### [Directive]
Collect every line below that contains the string "appoggiatura" and copy each one.

═══ Given information ═══

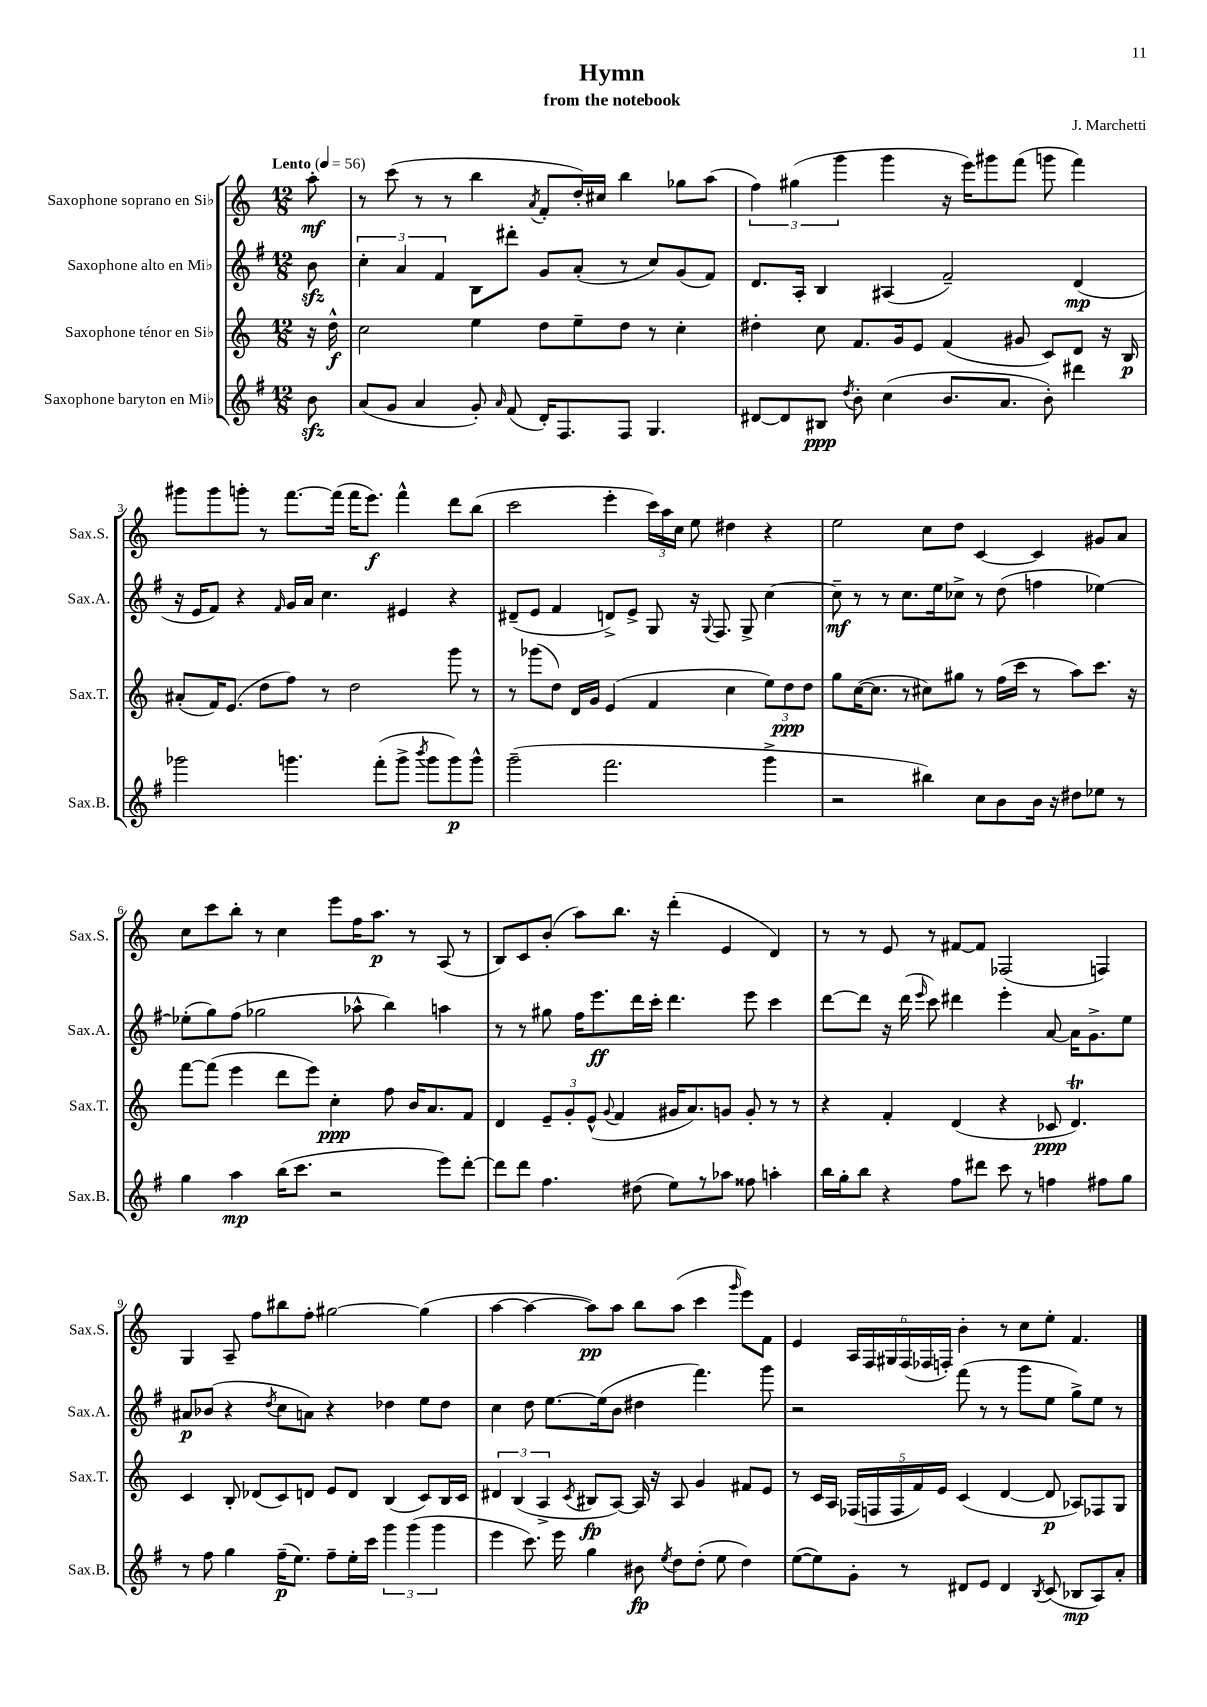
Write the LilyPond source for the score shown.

\header { title = "Hymn" composer = "J. Marchetti" subtitle = "from the notebook" }
<<
\new StaffGroup <<
\new Staff = "s0" \with { instrumentName = "Saxophone soprano en Sib" shortInstrumentName = "Sax.S." } {
    \clef treble \key c \major \numericTimeSignature \time 12/8 \partial 8 \tempo "Lento" 4 = 56
    \autoBeamOff a''8-.\mf |
    r8 c'''8( r8 r8 b''4 \acciaccatura { a'8 } f'8[-. d''16-.) cis''16] b''4 ges''8[ a''8]( |
    \tuplet 3/2 { f''4) gis''4( g'''4 } g'''4 r16 e'''16[) gis'''8 f'''8]( g'''8 f'''4) |
    gis'''8[ gis'''8 g'''8]-. r8 f'''8.[~ f'''16]( f'''16[ e'''8.]\f) f'''4-^ d'''8[ b''8]( |
    c'''2 e'''4-. \tuplet 3/2 { c'''16[) a''16 c''16] } e''8 dis''4 r4 |
    e''2 c''8[ d''8] c'4~ c'4 gis'8[ a'8] |
    c''8[ c'''8 b''8]-. r8 c''4 e'''8[ f''16 a''8.]\p r8 a8( r8 |
    b8[) c'8 b'8]-.( a''8[) b''8.] r16 d'''4-.( e'4 d'4) |
    r8 r8 e'8 r8 fis'8[~ fis'8] fes2( f4) |
    g4 a8-- f''8[ bis''8 f''8]-. gis''2~ gis''4( |
    a''4~ a''4~ a''8[\pp) a''8] b''8[ a''8]( c'''4 \grace { g'''16 } e'''8[) f'8] |
    e'4 \tuplet 6/4 { a16[ f16 gis16 f16( fes16 f16]-.) } b'4-. r8 c''8[ e''8]-. f'4. \bar "|." |
}
\new Staff = "s1" \with { instrumentName = "Saxophone alto en Mib" shortInstrumentName = "Sax.A." } {
    \clef treble \key g \major \numericTimeSignature \time 12/8 \partial 8
    \autoBeamOff b'8\sfz |
    \tuplet 3/2 { c''4-. a'4 fis'4 } b8[ dis'''8]-. g'8[ a'8]-.( r8 c''8[) g'8( fis'8]) |
    d'8.[ a16]-. b4 ais4( fis'2--) d'4\mp( |
    r16 e'16[ fis'8]) r4 \grace { fis'16 } g'16[ a'16] c''4. eis'4 r4 |
    dis'8[--( e'8] fis'4 d'8[->) e'8]-> g8 r16 \appoggiatura { g8 } fis8. g8-> c''4~ |
    c''8--\mf r8 r8 c''8.[ e''16 ces''8]-> r8 d''8( f''4 ees''4~) |
    ees''8[-.( g''8) fis''8]( ges''2 aes''8-^ b''4) a''4 |
    r8 r8 gis''8 fis''16[ e'''8.\ff d'''16 c'''16]-. d'''4. e'''8 c'''4 |
    d'''8[~ d'''8] r16 d'''16( \grace { e'''16 } c'''8) dis'''4 e'''4-. a'8~ a'16[ g'8.-> e''8] |
    ais'8[\p bes'8]( r4 \acciaccatura { d''8 } c''8[ a'8]) r4 des''4 e''8[ des''8] |
    c''4 d''8 e''8.[~ e''16( b'8] dis''4 fis'''4.) g'''8 |
    r2 fis'''8( r8 r8 g'''8[ e''8] g''8[->) e''8] r8 \bar "|." |
}
\new Staff = "s2" \with { instrumentName = "Saxophone ténor en Sib" shortInstrumentName = "Sax.T." } {
    \clef treble \key c \major \numericTimeSignature \time 12/8 \partial 8
    \autoBeamOff r16 d''16-^\f |
    c''2 e''4 d''8[ e''8-- d''8] r8 c''4-. |
    dis''4-. c''8 f'8.[ g'16 e'8] f'4( gis'8 c'8[) d'8] r16 b16\p |
    ais'8[-.( f'16) e'8.]( d''8[ f''8]) r8 d''2 g'''8 r8 |
    r8 ges'''8[( d''8]) d'16[ g'16] e'4( f'4 c''4 \tuplet 3/2 { e''8[) d''8\ppp d''8] } |
    g''8[ c''16~( c''8.] r8 cis''8[) gis''8] r8 f''16[( c'''16] r8 a''8[) c'''8.] r16 |
    f'''8[~ f'''8]( e'''4 d'''8[ e'''8]) c''4-.\ppp f''8 b'16[ a'8. f'8] |
    d'4 \tuplet 3/2 { e'8[-- g'8-. e'8]-^( } \appoggiatura { g'8 } f'4 gis'16[ a'8.) g'8] g'8-. r8 r8 |
    r4 f'4-. d'4( r4 ces'8\ppp d'4.\trill) |
    c'4 b8-. des'8[( c'8) d'8] e'8[ d'8] b4( c'8[) b16 c'16] |
    \tuplet 3/2 { dis'4 b4( a4-> } \acciaccatura { c'8 } bis8[\fp a8]~) a16 r16 a8 g'4 fis'8[ e'8] |
    r8 c'16[ a16] \tuplet 5/4 { fes16[( f16 f16 f'16) e'16] } c'4( d'4~ d'8\p aes8[) fes8 g8] \bar "|." |
}
\new Staff = "s3" \with { instrumentName = "Saxophone baryton en Mib" shortInstrumentName = "Sax.B." } {
    \clef treble \key g \major \numericTimeSignature \time 12/8 \partial 8
    \autoBeamOff b'8\sfz |
    a'8[( g'8] a'4 g'8-.) \grace { a'16 } fis'8( d'16[-.) fis8. fis8] g4. |
    dis'8[~ dis'8 bis8]\ppp \acciaccatura { d''8 } b'8-. c''4( b'8.[ a'8.] b'8-.) dis'''4 |
    ges'''2 g'''4. fis'''8[-.( g'''8]-> \acciaccatura { b'''8 } g'''8[ g'''8\p) g'''8]-^ |
    g'''2--( fis'''2. g'''4-> |
    r2 bis''4) c''8[ b'8 b'16] r16 dis''8[ ees''8] r8 |
    g''4 a''4\mp b''16[( c'''8.] r2 e'''8[) d'''8]~-. |
    d'''8[ d'''8] fis''4. dis''8( e''8[) r8 aes''8] fisis''8 a''4-. |
    b''16[ g''16-. b''8] r4 fis''8[ dis'''8] c'''8 r8 f''4 fis''8[ g''8] |
    r8 fis''8 g''4 fis''16[--\p( e''8.]) fis''8[-- e''16-. c'''16] \tuplet 3/2 { g'''4 g'''4( g'''4 } |
    e'''4 c'''8.) e'''16 g''4 bis'8\fp \acciaccatura { e''8 } d''8[ d''8]-.( e''8 d''4) |
    e''8[~( e''8) g'8]-. r8 dis'8[ e'8] dis'4 \acciaccatura { b8 } c'8( bes8[\mp a8) a'8]-. \bar "|." |
}
>>
>>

═══

### [The answer]
    dis'8[--( e'8] fis'4 d'8[->) e'8]-> g8 r16 \appoggiatura { g8 } fis8. g8-> c''4~ |
    d'4 \tuplet 3/2 { e'8[-- g'8-. e'8]-^( } \appoggiatura { g'8 } f'4 gis'16[ a'8.) g'8] g'8-. r8 r8 |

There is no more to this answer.